[THE TASK] Reproduce, word for word, every line starting at the line that contains "R108: 330 (OPTO, U102/GP5)" and ending with the final line of the entries.

>>>

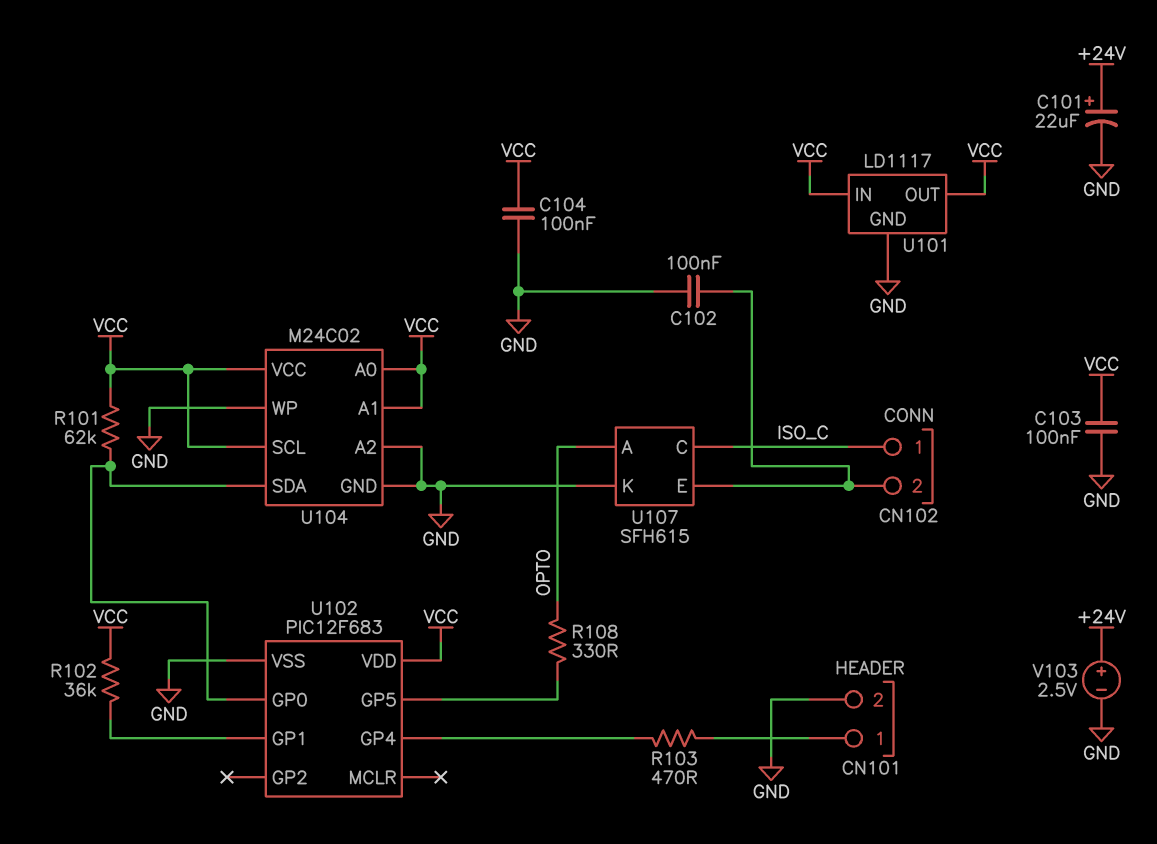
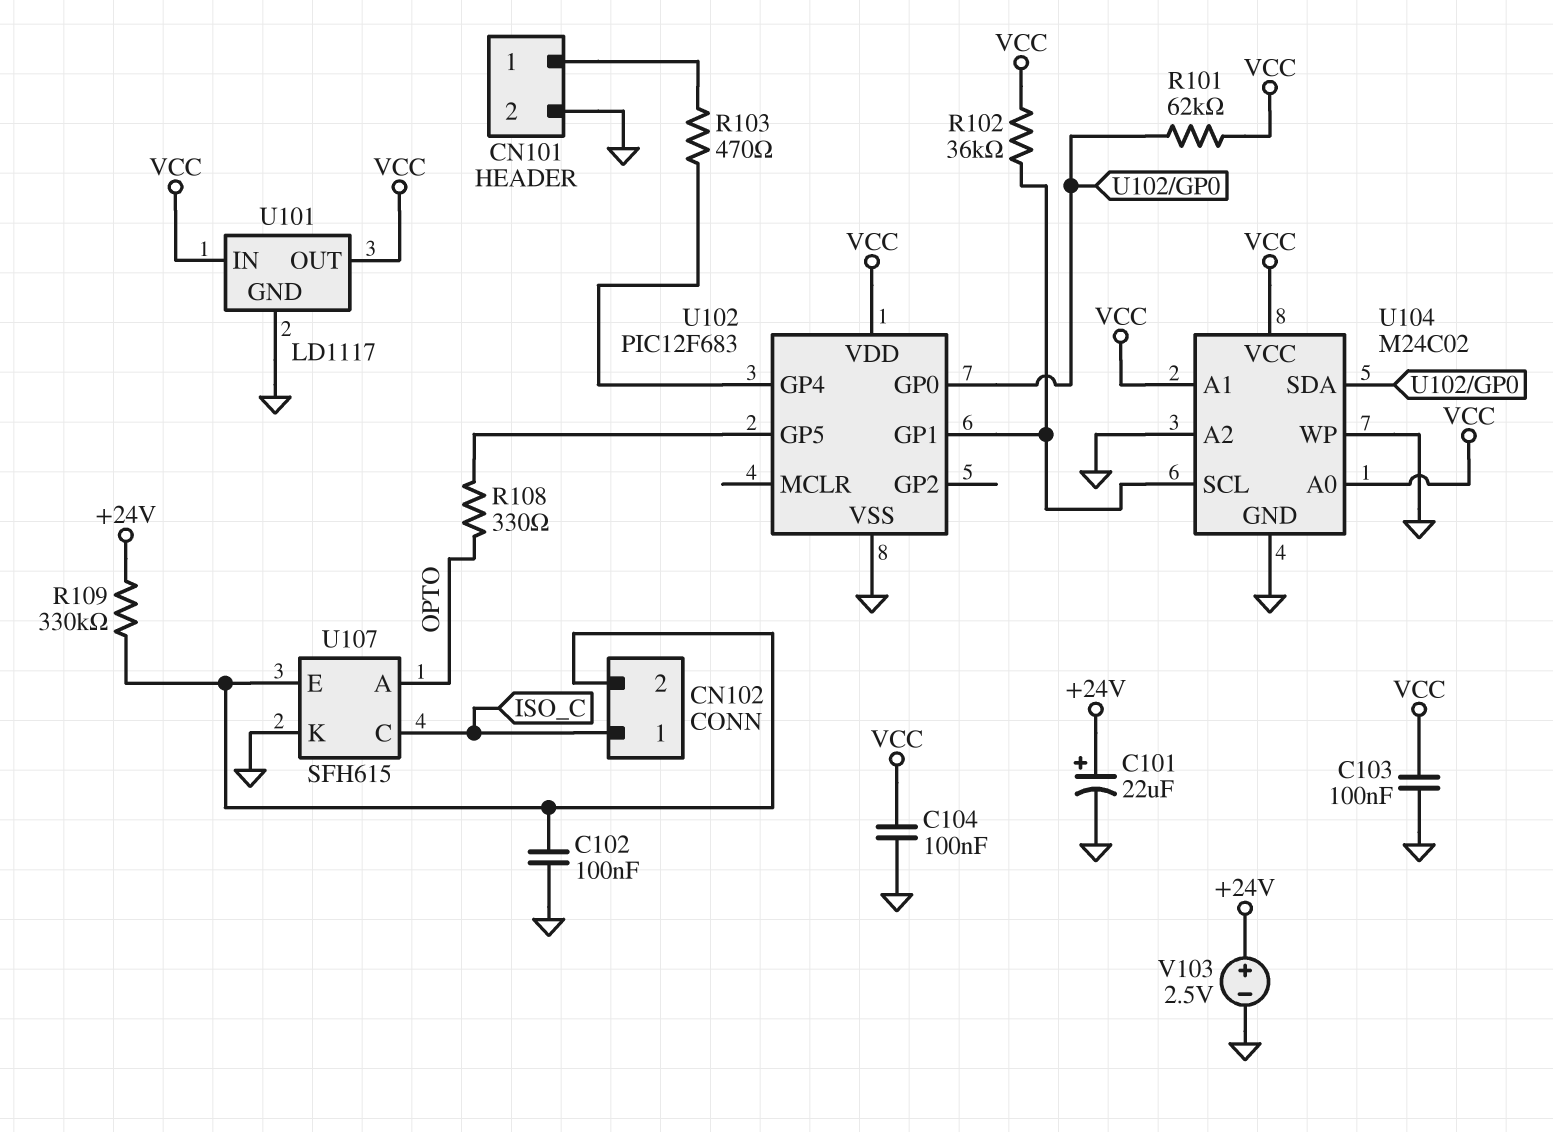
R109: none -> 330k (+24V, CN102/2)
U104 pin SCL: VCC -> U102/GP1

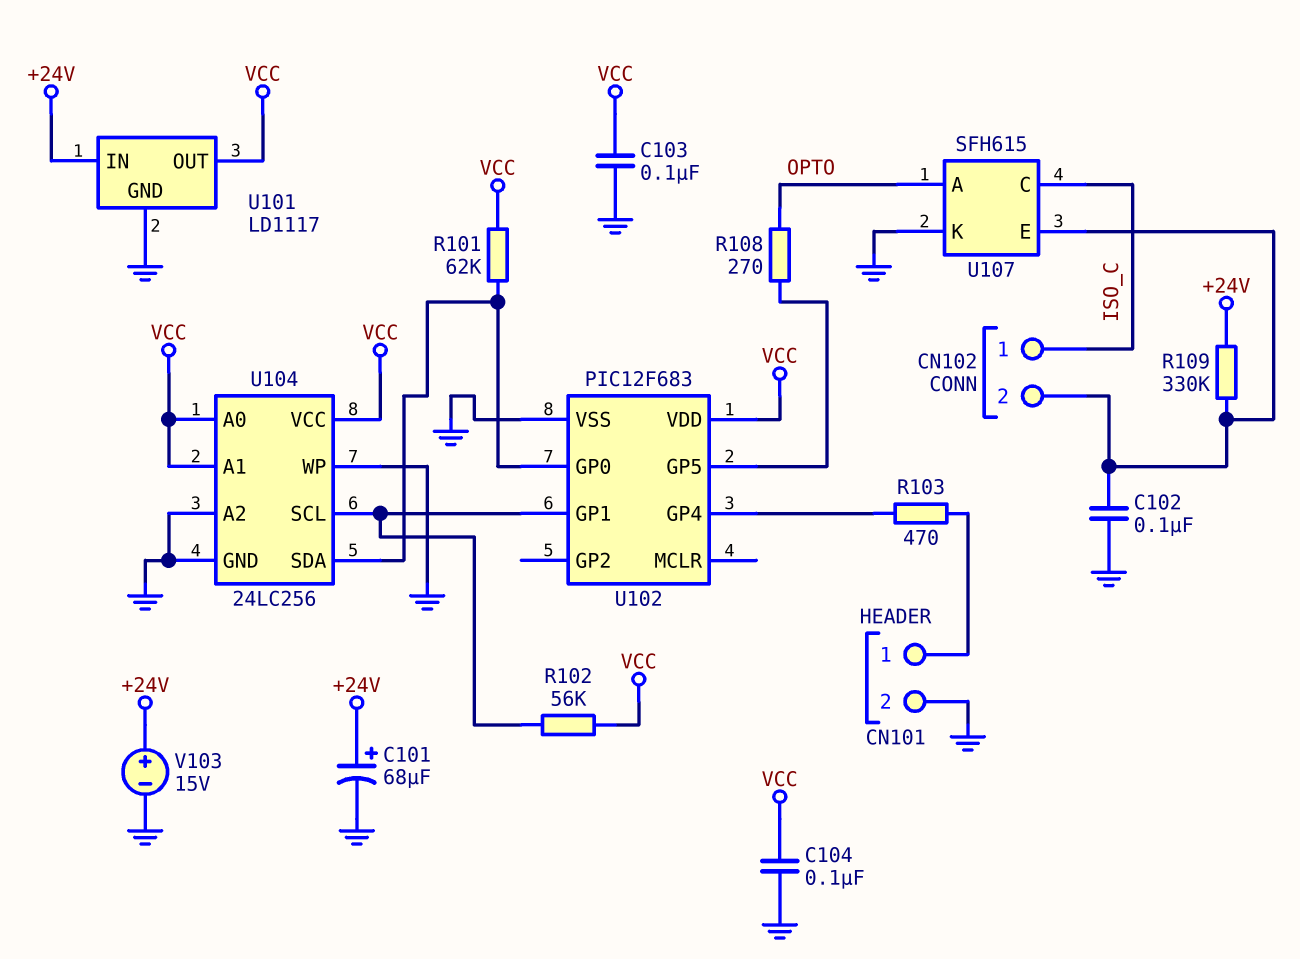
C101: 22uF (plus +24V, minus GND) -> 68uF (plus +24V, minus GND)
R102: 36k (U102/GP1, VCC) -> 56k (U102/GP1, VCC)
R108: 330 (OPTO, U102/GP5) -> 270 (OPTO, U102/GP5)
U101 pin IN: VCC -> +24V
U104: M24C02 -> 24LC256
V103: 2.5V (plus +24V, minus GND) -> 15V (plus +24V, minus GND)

<<<

[ANSWER TO THIS TASK]
R108: 330 (OPTO, U102/GP5) -> 270 (OPTO, U102/GP5)
U101 pin IN: VCC -> +24V
U104: M24C02 -> 24LC256
V103: 2.5V (plus +24V, minus GND) -> 15V (plus +24V, minus GND)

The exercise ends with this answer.